Information given:
_ _ _ _ _

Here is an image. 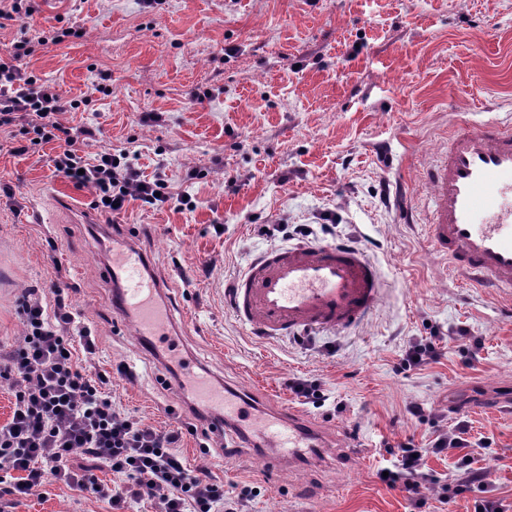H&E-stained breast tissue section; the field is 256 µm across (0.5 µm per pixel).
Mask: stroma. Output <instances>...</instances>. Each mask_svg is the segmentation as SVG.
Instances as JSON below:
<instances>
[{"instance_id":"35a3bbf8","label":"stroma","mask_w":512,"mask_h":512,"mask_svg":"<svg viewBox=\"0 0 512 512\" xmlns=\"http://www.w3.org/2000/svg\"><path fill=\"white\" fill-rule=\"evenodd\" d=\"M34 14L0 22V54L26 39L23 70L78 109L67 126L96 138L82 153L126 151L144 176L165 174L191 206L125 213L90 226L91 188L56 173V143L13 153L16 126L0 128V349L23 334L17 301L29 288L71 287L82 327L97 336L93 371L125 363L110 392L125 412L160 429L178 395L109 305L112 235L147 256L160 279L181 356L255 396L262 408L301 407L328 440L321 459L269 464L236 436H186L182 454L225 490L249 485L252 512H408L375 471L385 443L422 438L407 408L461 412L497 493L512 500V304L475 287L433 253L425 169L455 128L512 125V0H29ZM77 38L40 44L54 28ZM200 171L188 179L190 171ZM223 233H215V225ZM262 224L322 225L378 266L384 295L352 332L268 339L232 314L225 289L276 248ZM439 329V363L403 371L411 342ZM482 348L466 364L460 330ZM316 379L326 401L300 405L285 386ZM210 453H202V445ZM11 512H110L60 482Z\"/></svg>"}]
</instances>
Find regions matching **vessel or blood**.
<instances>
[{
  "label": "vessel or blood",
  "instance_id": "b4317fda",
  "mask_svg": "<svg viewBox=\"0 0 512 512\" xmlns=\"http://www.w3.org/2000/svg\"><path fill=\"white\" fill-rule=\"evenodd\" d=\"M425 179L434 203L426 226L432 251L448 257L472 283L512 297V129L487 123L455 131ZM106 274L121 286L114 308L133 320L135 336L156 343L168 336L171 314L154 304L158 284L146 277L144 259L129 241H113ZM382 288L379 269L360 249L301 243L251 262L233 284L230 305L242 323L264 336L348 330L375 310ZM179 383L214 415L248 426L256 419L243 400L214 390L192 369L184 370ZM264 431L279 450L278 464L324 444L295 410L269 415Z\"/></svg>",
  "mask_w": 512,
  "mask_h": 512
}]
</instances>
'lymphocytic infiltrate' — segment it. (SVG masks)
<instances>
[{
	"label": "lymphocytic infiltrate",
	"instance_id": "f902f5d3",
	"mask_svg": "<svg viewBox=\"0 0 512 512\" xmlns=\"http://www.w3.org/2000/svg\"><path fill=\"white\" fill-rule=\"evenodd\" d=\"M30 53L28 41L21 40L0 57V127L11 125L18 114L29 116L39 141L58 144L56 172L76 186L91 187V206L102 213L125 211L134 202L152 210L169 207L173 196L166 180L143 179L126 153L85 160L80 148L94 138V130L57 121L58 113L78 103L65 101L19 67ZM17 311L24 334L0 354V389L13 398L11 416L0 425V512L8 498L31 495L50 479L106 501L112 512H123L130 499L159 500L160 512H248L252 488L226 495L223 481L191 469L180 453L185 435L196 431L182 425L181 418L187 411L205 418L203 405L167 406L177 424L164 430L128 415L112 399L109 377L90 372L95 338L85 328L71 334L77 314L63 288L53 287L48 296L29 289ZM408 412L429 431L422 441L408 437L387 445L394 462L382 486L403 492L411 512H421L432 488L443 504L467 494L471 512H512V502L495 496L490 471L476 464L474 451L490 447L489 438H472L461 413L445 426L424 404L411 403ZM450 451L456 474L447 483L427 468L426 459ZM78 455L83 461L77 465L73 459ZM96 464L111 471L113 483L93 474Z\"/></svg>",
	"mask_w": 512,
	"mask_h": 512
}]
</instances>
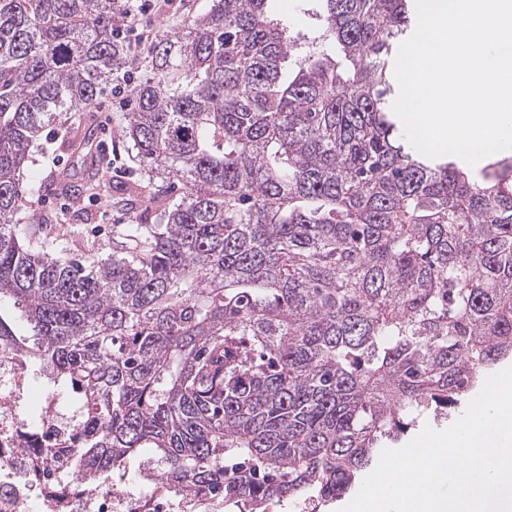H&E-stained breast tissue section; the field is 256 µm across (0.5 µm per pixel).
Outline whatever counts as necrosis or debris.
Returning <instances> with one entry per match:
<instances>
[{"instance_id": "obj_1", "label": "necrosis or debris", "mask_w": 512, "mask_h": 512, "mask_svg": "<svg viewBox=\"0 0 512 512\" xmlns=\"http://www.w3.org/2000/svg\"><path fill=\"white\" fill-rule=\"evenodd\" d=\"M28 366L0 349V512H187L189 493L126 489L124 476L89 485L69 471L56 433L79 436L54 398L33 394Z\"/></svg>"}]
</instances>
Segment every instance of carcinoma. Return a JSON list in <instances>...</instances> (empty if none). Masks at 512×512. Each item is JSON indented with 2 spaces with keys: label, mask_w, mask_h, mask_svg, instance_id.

_ _ _ _ _

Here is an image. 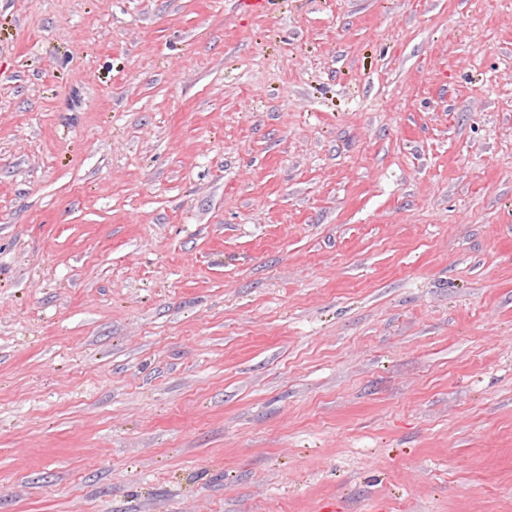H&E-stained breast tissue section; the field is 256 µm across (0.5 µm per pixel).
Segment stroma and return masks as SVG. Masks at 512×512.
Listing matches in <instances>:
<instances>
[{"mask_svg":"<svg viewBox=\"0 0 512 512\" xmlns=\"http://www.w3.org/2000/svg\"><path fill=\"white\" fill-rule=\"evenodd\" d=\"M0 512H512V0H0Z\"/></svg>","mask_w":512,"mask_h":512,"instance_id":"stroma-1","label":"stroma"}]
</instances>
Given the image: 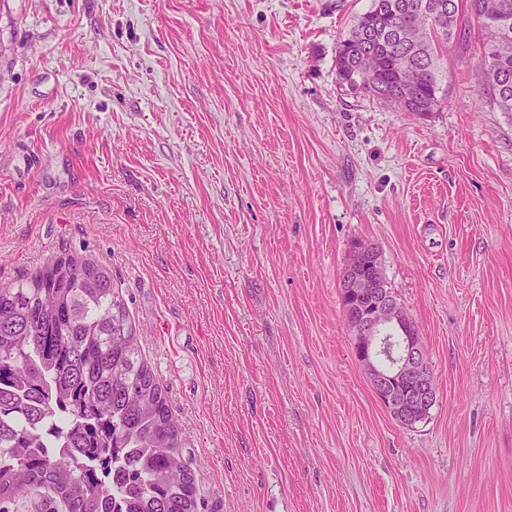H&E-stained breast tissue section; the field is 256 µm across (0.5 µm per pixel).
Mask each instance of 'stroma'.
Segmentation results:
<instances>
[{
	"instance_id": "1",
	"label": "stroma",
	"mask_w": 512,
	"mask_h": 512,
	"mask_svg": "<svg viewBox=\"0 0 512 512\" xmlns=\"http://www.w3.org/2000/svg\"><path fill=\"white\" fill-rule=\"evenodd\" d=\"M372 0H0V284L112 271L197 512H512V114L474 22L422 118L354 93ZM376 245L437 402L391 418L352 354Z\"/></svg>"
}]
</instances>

_ _ _ _ _

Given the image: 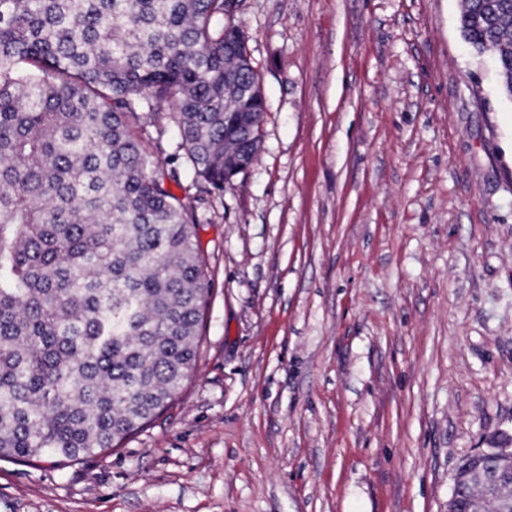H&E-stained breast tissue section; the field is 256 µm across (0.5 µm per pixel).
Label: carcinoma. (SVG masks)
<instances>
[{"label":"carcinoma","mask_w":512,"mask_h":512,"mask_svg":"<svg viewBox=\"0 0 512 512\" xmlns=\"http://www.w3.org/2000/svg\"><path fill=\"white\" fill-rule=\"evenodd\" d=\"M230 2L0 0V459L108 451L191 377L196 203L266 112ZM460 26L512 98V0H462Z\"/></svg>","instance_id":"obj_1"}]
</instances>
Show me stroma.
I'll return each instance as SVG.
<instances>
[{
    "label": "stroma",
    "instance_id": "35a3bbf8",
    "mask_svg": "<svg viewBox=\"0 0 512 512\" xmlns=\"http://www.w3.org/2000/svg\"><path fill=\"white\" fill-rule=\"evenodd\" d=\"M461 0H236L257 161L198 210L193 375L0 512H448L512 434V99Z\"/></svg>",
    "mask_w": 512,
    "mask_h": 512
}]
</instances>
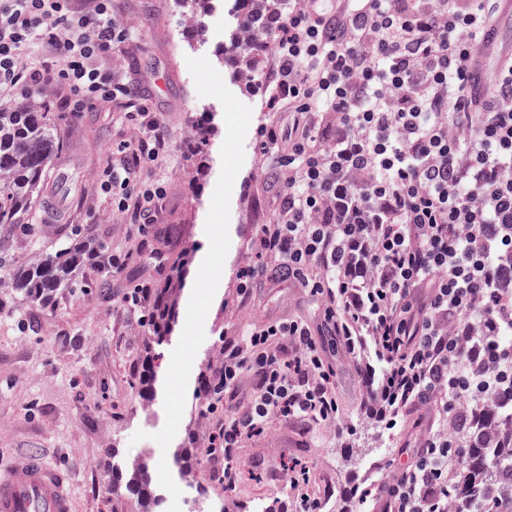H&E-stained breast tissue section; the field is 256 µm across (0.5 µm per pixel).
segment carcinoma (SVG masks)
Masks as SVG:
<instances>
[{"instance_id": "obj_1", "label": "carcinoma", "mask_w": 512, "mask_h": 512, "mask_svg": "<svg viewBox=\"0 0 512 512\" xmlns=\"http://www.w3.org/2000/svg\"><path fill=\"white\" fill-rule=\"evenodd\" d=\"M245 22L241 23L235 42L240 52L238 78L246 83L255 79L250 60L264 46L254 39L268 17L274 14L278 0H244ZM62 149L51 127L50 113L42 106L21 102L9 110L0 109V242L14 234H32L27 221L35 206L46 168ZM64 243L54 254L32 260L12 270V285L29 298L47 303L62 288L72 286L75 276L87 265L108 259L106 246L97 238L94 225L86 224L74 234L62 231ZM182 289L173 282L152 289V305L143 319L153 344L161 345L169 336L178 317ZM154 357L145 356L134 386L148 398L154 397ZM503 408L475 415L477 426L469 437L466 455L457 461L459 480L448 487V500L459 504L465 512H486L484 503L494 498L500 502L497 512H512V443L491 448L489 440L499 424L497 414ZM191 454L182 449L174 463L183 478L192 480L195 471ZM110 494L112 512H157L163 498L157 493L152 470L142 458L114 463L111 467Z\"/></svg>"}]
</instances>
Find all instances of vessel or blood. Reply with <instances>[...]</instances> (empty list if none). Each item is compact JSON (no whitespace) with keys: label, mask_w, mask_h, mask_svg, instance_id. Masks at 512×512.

_ _ _ _ _

Find the lines that include the string "keys", then copy each of them.

Segment every instance of carcinoma. Return a JSON list in <instances>...</instances> (empty if none). Masks at 512×512. Each item is JSON indented with 2 spaces with keys: label, mask_w, mask_h, mask_svg, instance_id.
Find all instances of vessel or blood. Reply with <instances>[...]</instances> (empty list if none). Each item is compact JSON (no whitespace) with keys: label, mask_w, mask_h, mask_svg, instance_id. Masks at 512×512.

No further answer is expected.